### Brief
What follows is a set of records; repeat them exactly, without the pictures.

(Scene difference descriptions)
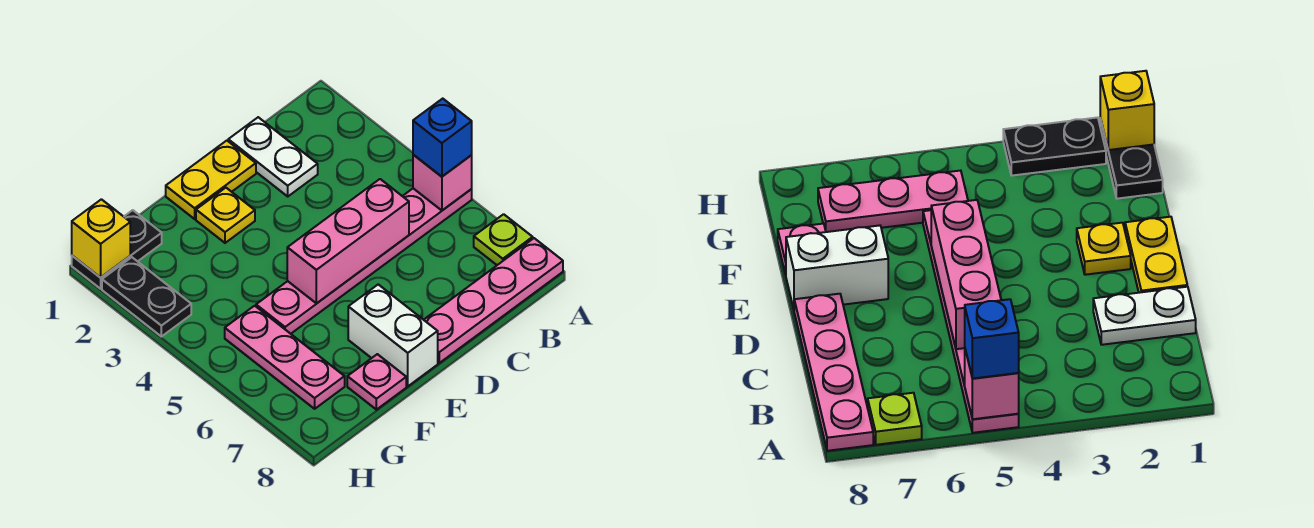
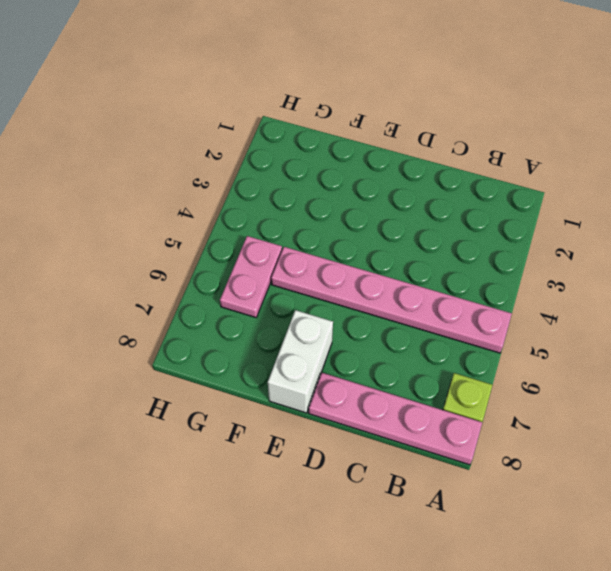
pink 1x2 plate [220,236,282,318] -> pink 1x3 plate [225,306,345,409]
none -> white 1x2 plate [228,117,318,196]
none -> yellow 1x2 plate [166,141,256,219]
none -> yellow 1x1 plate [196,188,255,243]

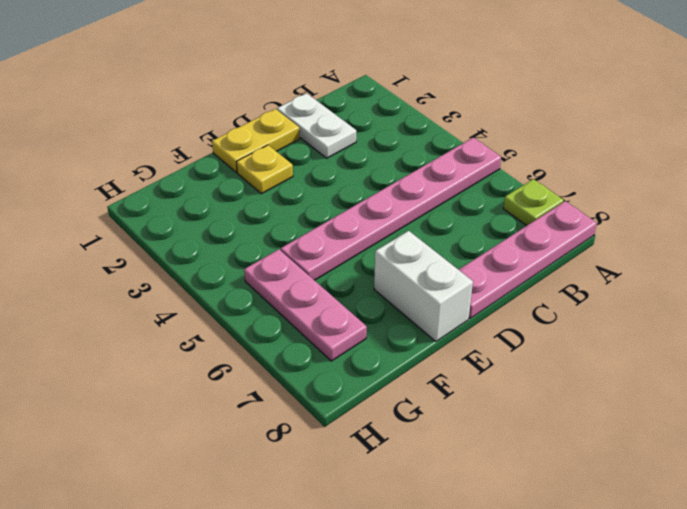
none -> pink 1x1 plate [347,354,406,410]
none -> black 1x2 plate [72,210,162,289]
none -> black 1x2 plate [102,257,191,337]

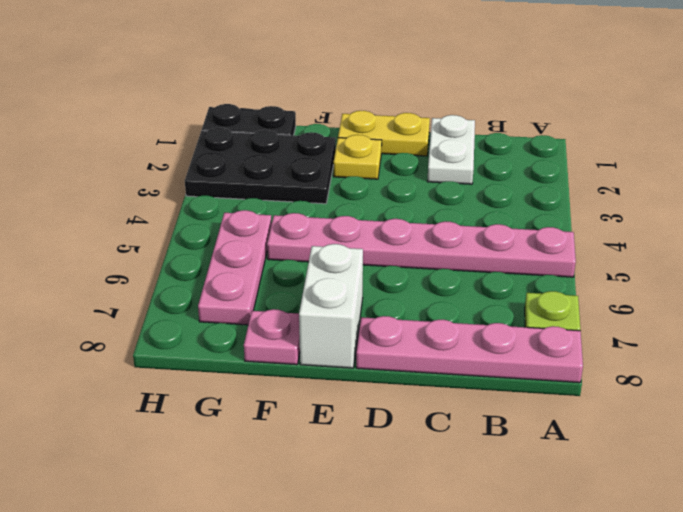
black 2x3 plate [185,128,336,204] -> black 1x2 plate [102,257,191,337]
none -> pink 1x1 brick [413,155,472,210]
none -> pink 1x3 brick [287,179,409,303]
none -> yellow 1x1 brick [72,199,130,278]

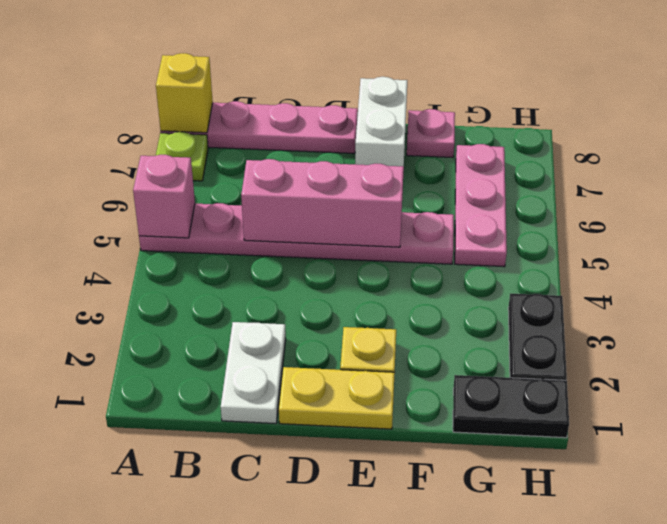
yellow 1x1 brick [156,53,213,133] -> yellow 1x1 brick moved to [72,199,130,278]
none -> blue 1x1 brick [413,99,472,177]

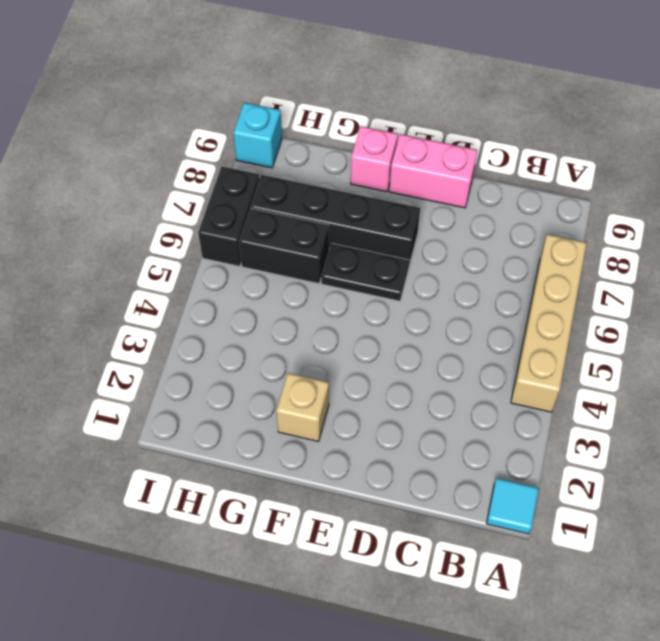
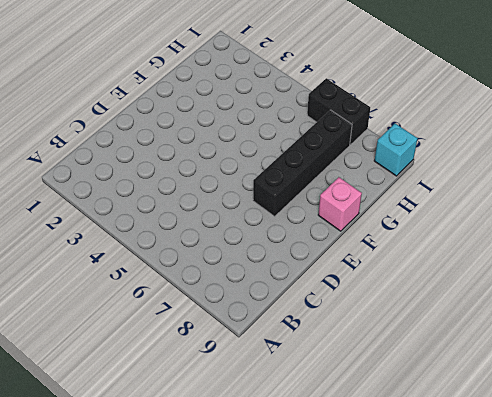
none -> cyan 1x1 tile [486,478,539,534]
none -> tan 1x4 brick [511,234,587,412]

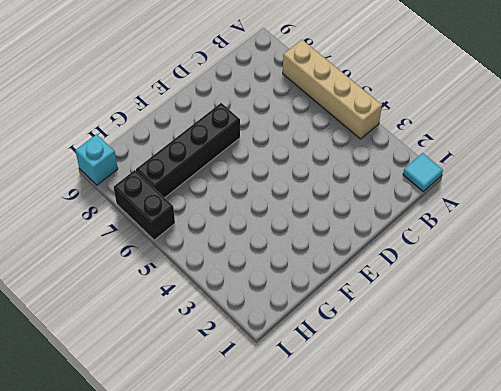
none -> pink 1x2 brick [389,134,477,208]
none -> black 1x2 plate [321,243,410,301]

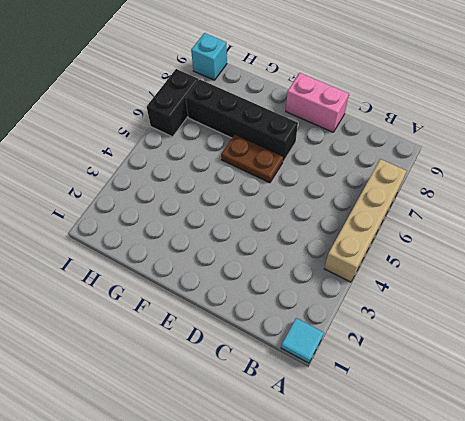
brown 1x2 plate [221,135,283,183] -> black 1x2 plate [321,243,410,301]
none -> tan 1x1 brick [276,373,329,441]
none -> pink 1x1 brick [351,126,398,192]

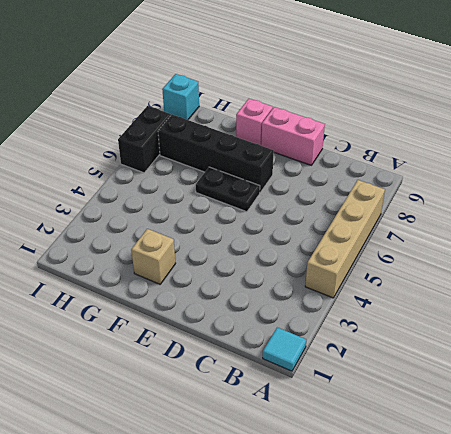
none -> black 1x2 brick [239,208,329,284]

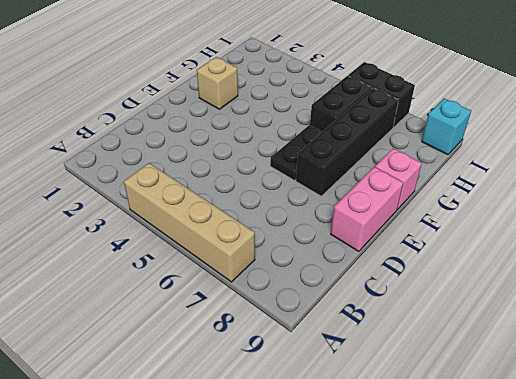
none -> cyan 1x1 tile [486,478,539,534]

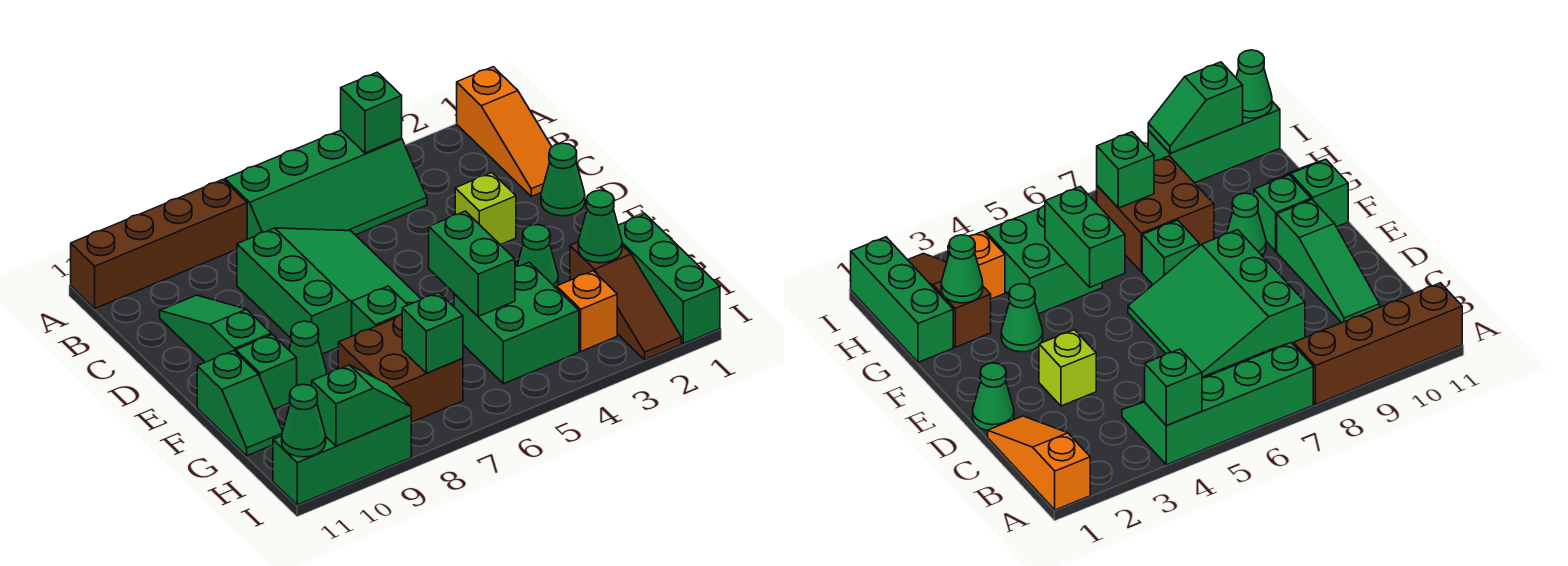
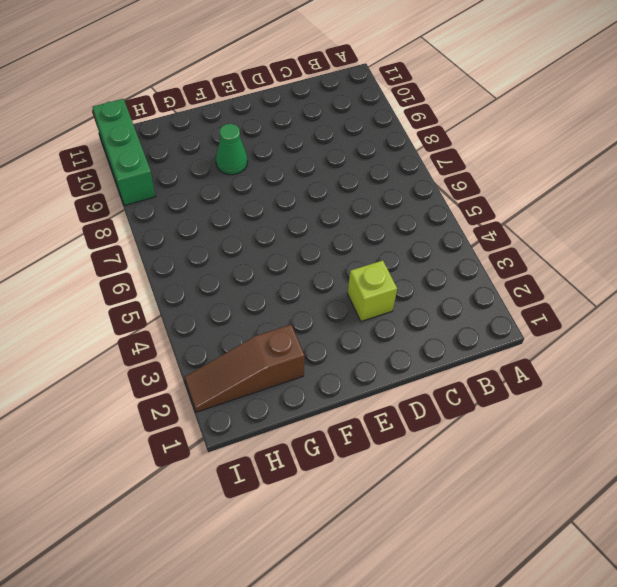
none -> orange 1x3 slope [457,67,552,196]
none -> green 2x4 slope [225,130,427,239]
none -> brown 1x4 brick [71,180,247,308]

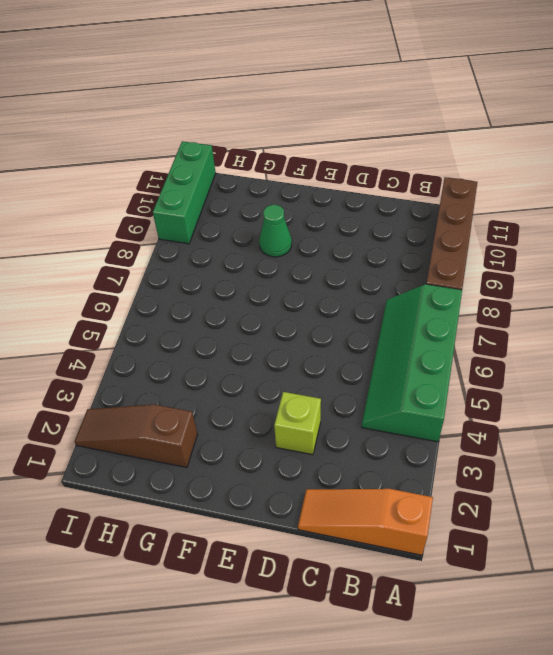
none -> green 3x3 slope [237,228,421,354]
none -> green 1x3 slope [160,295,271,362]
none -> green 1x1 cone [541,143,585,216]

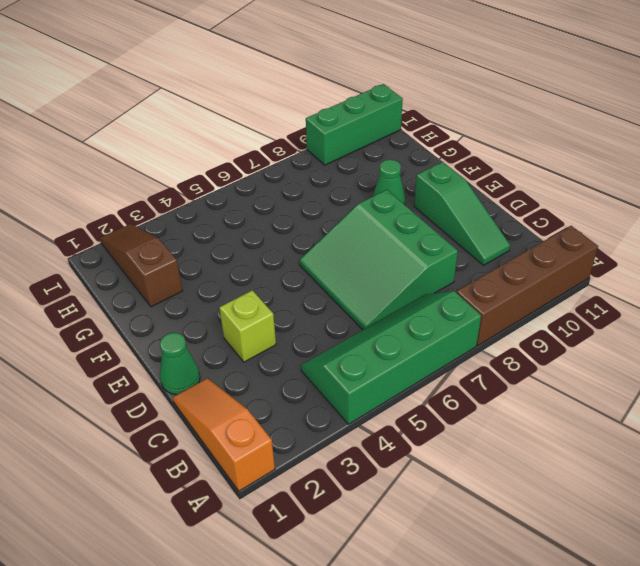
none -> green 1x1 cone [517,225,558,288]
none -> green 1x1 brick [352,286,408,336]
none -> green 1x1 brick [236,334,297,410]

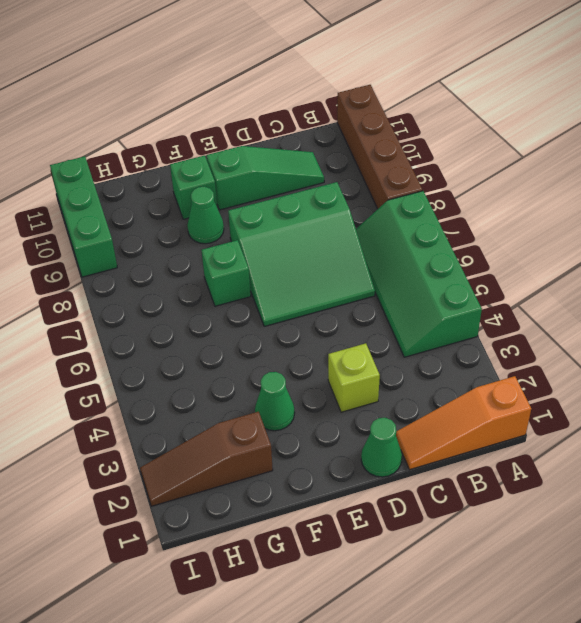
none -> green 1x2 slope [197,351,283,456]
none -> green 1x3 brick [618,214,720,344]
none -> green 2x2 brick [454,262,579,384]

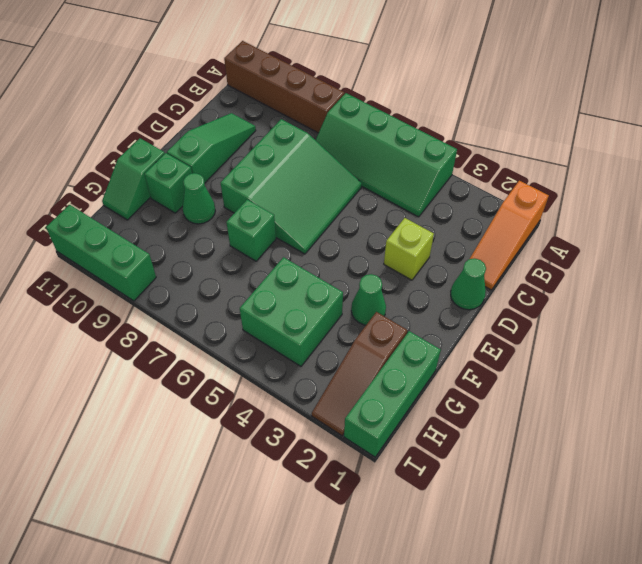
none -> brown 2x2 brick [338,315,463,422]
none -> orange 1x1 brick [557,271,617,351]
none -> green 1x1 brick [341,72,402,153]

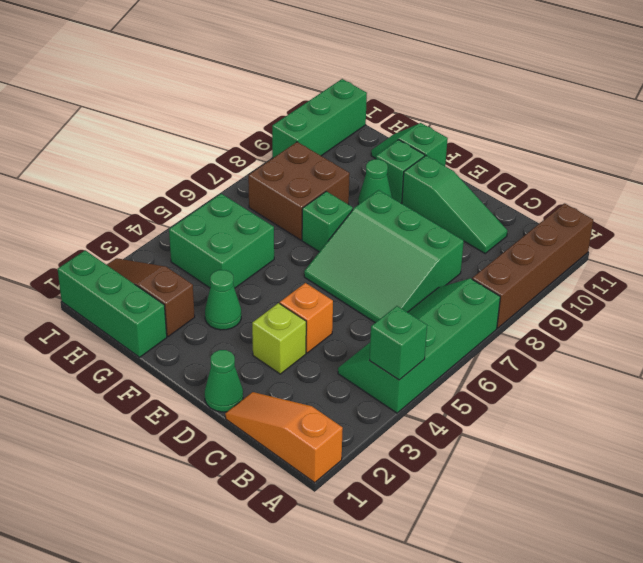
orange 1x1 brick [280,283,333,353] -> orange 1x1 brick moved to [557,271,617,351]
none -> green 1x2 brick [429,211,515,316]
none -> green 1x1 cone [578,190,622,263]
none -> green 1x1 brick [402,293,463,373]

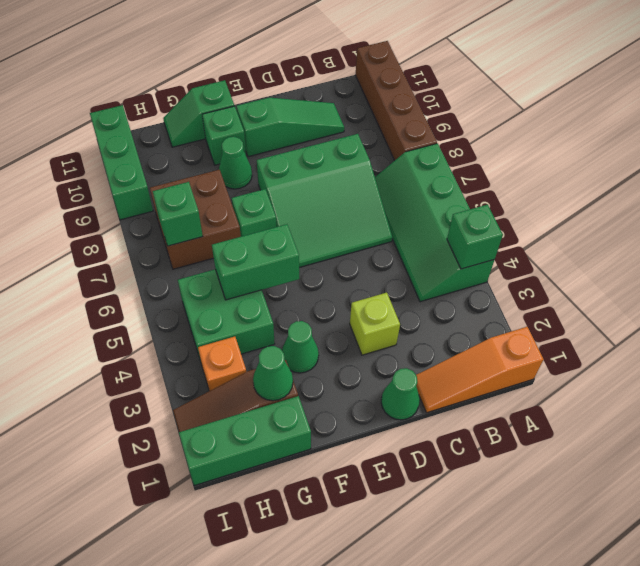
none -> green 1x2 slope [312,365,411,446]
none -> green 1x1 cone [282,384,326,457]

### Output for this task
pink 1x2 plate [220,236,282,318] -> pink 1x3 plate [225,306,345,409]
none -> white 1x2 plate [228,117,318,196]
none -> yellow 1x2 plate [166,141,256,219]
none -> yellow 1x1 plate [196,188,255,243]

none -> pink 1x1 plate [347,354,406,410]
none -> black 1x2 plate [72,210,162,289]
none -> black 1x2 plate [102,257,191,337]

black 2x3 plate [185,128,336,204] -> black 1x2 plate [102,257,191,337]
none -> pink 1x1 brick [413,155,472,210]
none -> pink 1x3 brick [287,179,409,303]
none -> yellow 1x1 brick [72,199,130,278]

yellow 1x1 brick [156,53,213,133] -> yellow 1x1 brick moved to [72,199,130,278]
none -> blue 1x1 brick [413,99,472,177]

none -> cyan 1x1 tile [486,478,539,534]
none -> tan 1x4 brick [511,234,587,412]

none -> pink 1x2 brick [389,134,477,208]
none -> black 1x2 plate [321,243,410,301]

brown 1x2 plate [221,135,283,183] -> black 1x2 plate [321,243,410,301]
none -> tan 1x1 brick [276,373,329,441]
none -> pink 1x1 brick [351,126,398,192]

none -> black 1x2 brick [239,208,329,284]

none -> cyan 1x1 tile [486,478,539,534]

none -> orange 1x3 slope [457,67,552,196]
none -> green 2x4 slope [225,130,427,239]
none -> brown 1x4 brick [71,180,247,308]

none -> green 3x3 slope [237,228,421,354]
none -> green 1x3 slope [160,295,271,362]
none -> green 1x1 cone [541,143,585,216]

none -> green 1x1 cone [517,225,558,288]
none -> green 1x1 brick [352,286,408,336]
none -> green 1x1 brick [236,334,297,410]

none -> green 1x2 slope [197,351,283,456]
none -> green 1x3 brick [618,214,720,344]
none -> green 2x2 brick [454,262,579,384]

none -> brown 2x2 brick [338,315,463,422]
none -> orange 1x1 brick [557,271,617,351]
none -> green 1x1 brick [341,72,402,153]

orange 1x1 brick [280,283,333,353] -> orange 1x1 brick moved to [557,271,617,351]
none -> green 1x2 brick [429,211,515,316]
none -> green 1x1 cone [578,190,622,263]
none -> green 1x1 brick [402,293,463,373]

none -> green 1x2 slope [312,365,411,446]
none -> green 1x1 cone [282,384,326,457]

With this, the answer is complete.